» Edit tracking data
▼

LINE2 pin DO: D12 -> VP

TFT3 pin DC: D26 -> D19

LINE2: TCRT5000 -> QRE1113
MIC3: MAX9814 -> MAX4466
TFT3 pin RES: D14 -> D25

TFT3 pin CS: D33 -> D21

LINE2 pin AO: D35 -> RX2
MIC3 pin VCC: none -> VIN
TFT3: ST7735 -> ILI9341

▲

» WORK TO BE COMPLETED
Starting at the line that contains "LINE2: TCRT5000 -> QRE1113", output every remaining line of the data exactly, and stop after the last one.

» TASK RESPONSE
LINE2: TCRT5000 -> QRE1113
MIC3: MAX9814 -> MAX4466
TFT3 pin RES: D14 -> D25

TFT3 pin CS: D33 -> D21

LINE2 pin AO: D35 -> RX2
MIC3 pin VCC: none -> VIN
TFT3: ST7735 -> ILI9341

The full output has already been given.